# INSTRUCTIONS TO FOLLOW:
Starting at the line that holds "IC1 pin BYP: N8 -> none" and stopping at the line that holds "R1: none -> 33k (SIG4, SIG6)", restate the records below word for word, with both of those lines included.

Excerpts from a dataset
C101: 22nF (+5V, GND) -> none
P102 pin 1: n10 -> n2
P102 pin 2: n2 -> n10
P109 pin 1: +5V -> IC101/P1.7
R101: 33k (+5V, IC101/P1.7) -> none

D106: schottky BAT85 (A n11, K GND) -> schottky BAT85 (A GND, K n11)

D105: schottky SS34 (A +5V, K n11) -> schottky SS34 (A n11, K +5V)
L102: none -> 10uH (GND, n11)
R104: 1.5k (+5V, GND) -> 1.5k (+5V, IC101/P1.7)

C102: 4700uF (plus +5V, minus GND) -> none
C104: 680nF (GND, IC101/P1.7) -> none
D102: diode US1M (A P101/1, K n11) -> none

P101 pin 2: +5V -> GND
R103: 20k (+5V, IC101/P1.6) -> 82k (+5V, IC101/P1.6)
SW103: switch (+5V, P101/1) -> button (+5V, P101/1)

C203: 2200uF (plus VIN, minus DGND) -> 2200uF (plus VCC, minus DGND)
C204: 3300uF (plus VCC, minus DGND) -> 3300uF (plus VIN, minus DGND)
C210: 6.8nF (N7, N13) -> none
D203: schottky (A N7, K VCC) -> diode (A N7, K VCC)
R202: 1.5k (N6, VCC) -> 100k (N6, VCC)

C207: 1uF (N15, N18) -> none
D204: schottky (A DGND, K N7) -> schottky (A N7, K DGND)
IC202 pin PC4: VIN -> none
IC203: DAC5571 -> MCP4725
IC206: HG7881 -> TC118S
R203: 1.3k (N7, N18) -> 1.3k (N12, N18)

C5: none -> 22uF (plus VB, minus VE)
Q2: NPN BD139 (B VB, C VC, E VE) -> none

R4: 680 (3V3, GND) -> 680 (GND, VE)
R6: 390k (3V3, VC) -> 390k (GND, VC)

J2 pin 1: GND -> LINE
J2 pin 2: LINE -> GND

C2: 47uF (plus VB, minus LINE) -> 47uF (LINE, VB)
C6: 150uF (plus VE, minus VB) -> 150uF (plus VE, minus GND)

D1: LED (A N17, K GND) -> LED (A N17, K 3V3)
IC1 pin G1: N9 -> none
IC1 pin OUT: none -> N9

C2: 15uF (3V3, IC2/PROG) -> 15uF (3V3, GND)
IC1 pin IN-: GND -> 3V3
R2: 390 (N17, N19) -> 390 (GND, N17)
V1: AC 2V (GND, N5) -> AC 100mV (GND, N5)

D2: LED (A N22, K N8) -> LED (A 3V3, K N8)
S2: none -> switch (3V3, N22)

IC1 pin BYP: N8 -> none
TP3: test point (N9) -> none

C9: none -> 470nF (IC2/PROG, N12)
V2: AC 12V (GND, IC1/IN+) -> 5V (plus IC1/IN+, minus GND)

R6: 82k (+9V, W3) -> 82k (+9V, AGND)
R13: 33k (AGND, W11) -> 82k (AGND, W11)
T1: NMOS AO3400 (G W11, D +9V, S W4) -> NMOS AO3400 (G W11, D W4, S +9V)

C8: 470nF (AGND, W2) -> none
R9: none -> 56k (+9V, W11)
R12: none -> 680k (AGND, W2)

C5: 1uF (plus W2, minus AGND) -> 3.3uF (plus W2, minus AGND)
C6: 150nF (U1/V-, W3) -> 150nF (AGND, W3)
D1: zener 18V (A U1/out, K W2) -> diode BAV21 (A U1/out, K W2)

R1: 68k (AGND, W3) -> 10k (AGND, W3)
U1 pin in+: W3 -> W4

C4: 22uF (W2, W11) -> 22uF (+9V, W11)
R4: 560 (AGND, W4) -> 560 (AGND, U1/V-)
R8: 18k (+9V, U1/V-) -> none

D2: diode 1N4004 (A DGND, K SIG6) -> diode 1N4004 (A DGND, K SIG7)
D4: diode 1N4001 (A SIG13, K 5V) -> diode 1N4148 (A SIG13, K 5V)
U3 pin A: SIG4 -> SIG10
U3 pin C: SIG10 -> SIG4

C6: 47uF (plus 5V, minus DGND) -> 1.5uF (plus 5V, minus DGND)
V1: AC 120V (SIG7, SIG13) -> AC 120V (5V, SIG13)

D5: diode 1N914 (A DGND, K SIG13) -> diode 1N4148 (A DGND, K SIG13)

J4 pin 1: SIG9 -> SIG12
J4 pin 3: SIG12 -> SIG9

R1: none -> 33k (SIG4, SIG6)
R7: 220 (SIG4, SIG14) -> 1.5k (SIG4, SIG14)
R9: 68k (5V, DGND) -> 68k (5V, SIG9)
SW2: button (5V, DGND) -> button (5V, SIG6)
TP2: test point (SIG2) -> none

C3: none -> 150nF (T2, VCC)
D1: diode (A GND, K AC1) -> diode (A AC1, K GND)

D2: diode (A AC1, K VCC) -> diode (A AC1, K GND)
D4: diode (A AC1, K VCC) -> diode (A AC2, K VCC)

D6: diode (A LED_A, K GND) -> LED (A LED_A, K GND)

# EXERCISE RESPONSE:
IC1 pin BYP: N8 -> none
TP3: test point (N9) -> none

C9: none -> 470nF (IC2/PROG, N12)
V2: AC 12V (GND, IC1/IN+) -> 5V (plus IC1/IN+, minus GND)

R6: 82k (+9V, W3) -> 82k (+9V, AGND)
R13: 33k (AGND, W11) -> 82k (AGND, W11)
T1: NMOS AO3400 (G W11, D +9V, S W4) -> NMOS AO3400 (G W11, D W4, S +9V)

C8: 470nF (AGND, W2) -> none
R9: none -> 56k (+9V, W11)
R12: none -> 680k (AGND, W2)

C5: 1uF (plus W2, minus AGND) -> 3.3uF (plus W2, minus AGND)
C6: 150nF (U1/V-, W3) -> 150nF (AGND, W3)
D1: zener 18V (A U1/out, K W2) -> diode BAV21 (A U1/out, K W2)

R1: 68k (AGND, W3) -> 10k (AGND, W3)
U1 pin in+: W3 -> W4

C4: 22uF (W2, W11) -> 22uF (+9V, W11)
R4: 560 (AGND, W4) -> 560 (AGND, U1/V-)
R8: 18k (+9V, U1/V-) -> none

D2: diode 1N4004 (A DGND, K SIG6) -> diode 1N4004 (A DGND, K SIG7)
D4: diode 1N4001 (A SIG13, K 5V) -> diode 1N4148 (A SIG13, K 5V)
U3 pin A: SIG4 -> SIG10
U3 pin C: SIG10 -> SIG4

C6: 47uF (plus 5V, minus DGND) -> 1.5uF (plus 5V, minus DGND)
V1: AC 120V (SIG7, SIG13) -> AC 120V (5V, SIG13)

D5: diode 1N914 (A DGND, K SIG13) -> diode 1N4148 (A DGND, K SIG13)

J4 pin 1: SIG9 -> SIG12
J4 pin 3: SIG12 -> SIG9

R1: none -> 33k (SIG4, SIG6)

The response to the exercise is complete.